Work to complete
All lines of the listing that contain "camera" should be shown in full.
The records Start Marker
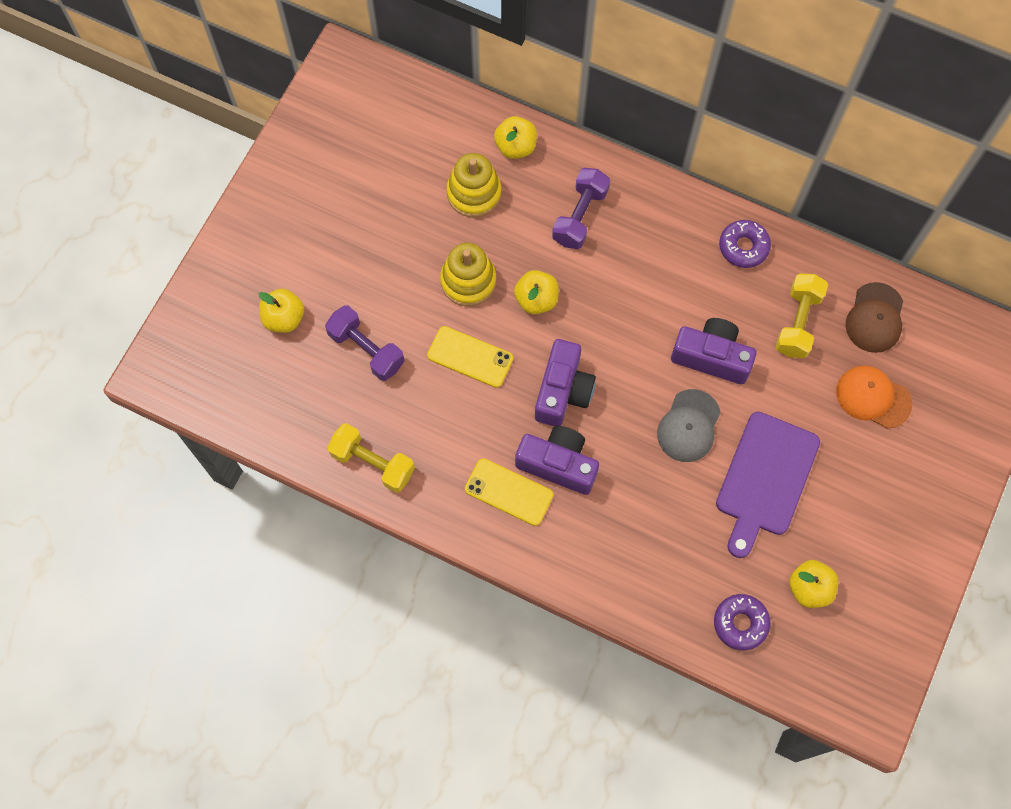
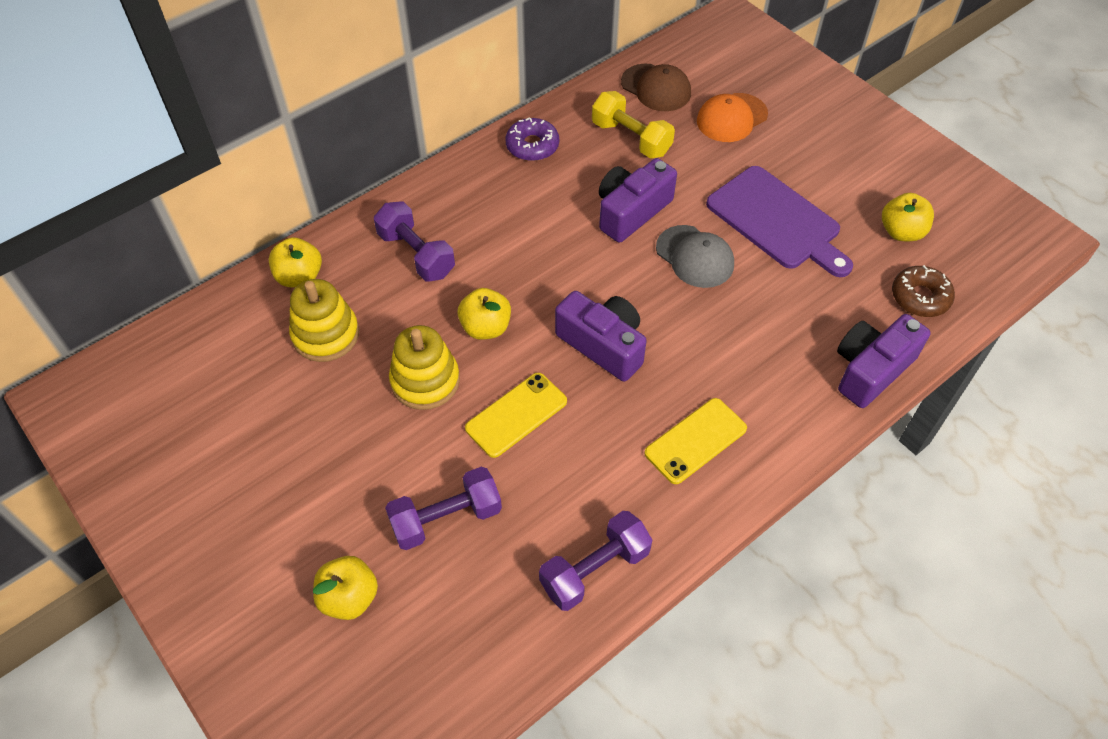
camera: 65 degrees left, 15 degrees down
(373, 463) = (594, 569): yellow dumbbell -> purple dumbbell
(558, 464) = (684, 382): purple camera -> purple camera (871, 369)
(740, 623) = (920, 297): purple donut -> brown donut

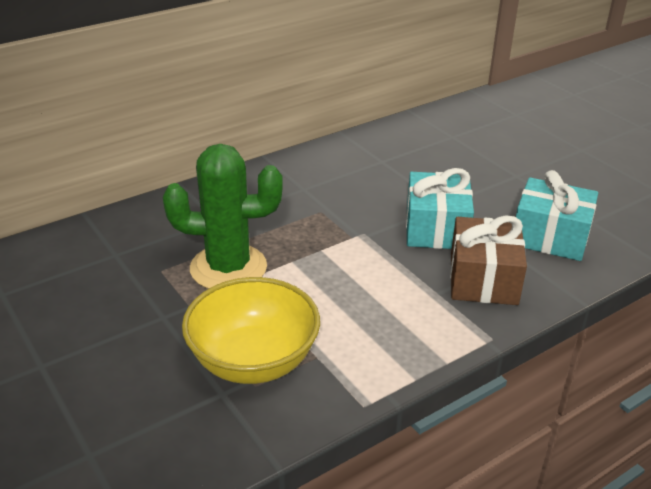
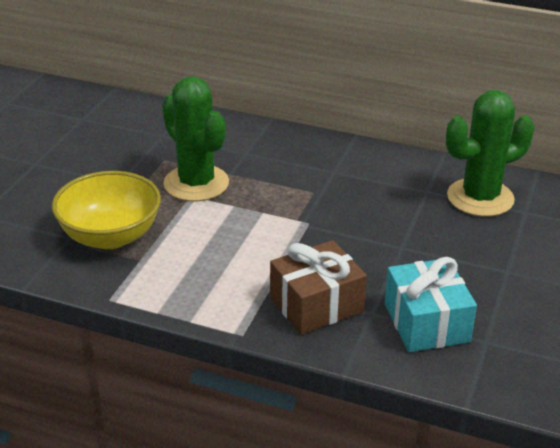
camera: 55 degrees right, 0 degrees up
(416, 145) = (480, 198): none -> green cactus
(436, 228) = (360, 255): turquoise gift -> none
The records End Marker
Your solution
camera: 65 degrees left, 15 degrees down
(558, 464) = (684, 382): purple camera -> purple camera (871, 369)
camera: 55 degrees right, 0 degrees up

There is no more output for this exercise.